→ Problem
For this exercise, write out each entry below exactly, omitting the images.

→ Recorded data
-- Opening Marker --

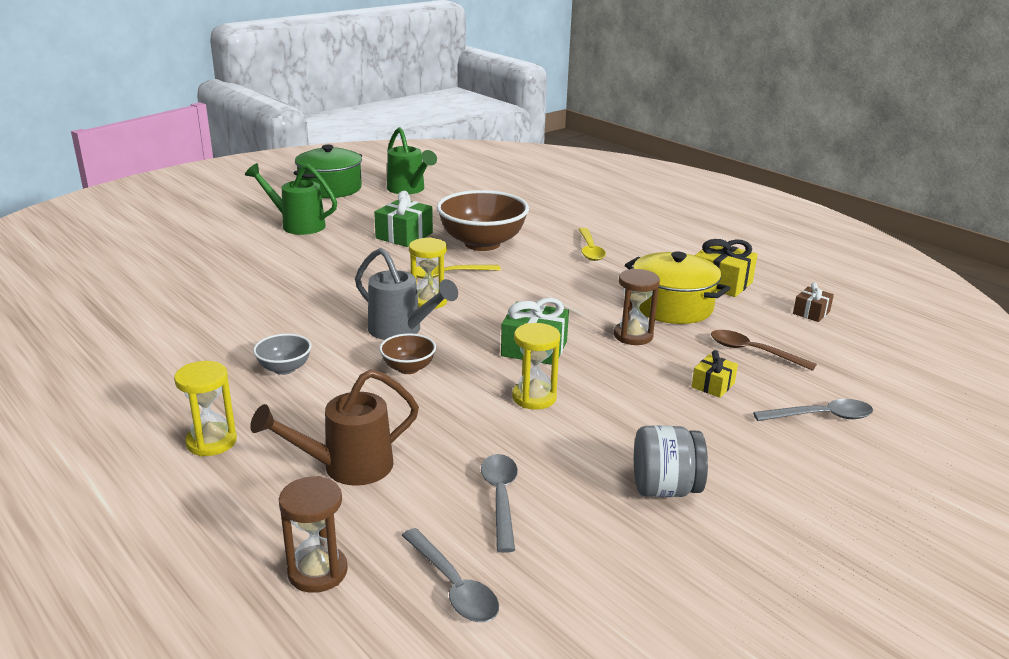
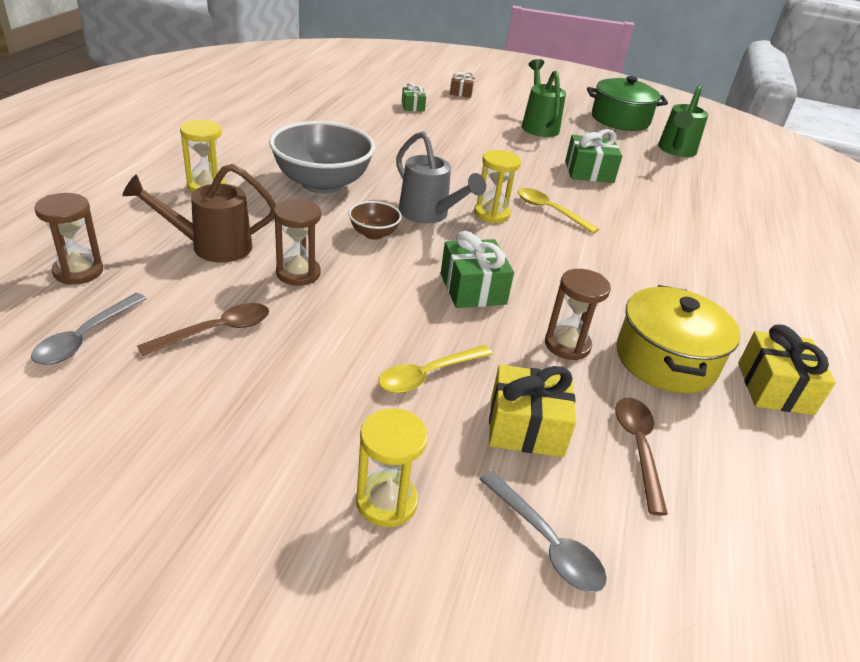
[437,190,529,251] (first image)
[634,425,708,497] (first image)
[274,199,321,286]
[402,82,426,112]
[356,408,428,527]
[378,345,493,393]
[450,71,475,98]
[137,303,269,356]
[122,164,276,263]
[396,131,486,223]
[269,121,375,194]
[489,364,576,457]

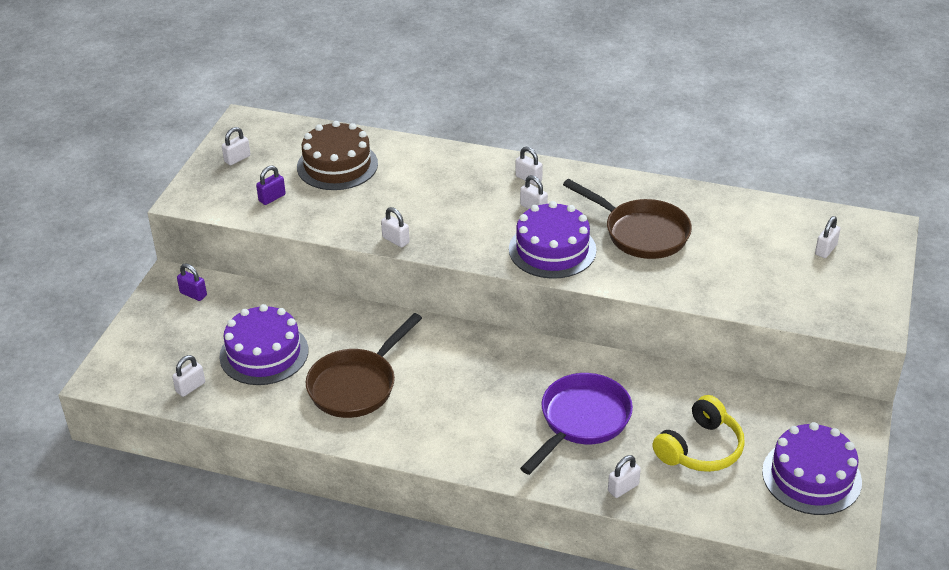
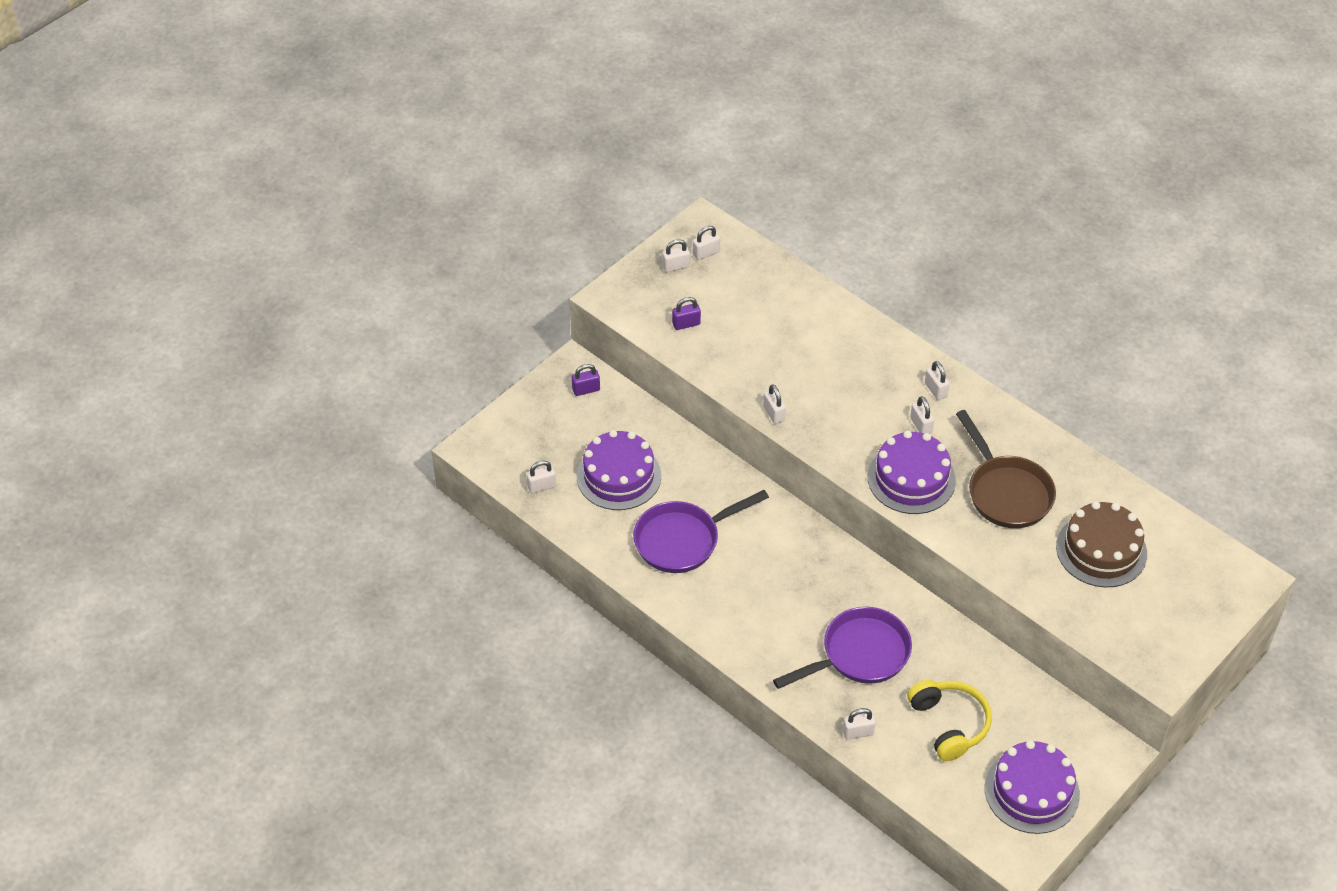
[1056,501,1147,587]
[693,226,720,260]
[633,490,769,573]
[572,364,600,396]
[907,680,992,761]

-- Closing Marker --

→ Response area
[437,190,529,251] (first image)
[634,425,708,497] (first image)
[274,199,321,286]
[402,82,426,112]
[356,408,428,527]
[378,345,493,393]
[450,71,475,98]
[137,303,269,356]
[122,164,276,263]
[396,131,486,223]
[269,121,375,194]
[489,364,576,457]

[1056,501,1147,587]
[693,226,720,260]
[633,490,769,573]
[572,364,600,396]
[907,680,992,761]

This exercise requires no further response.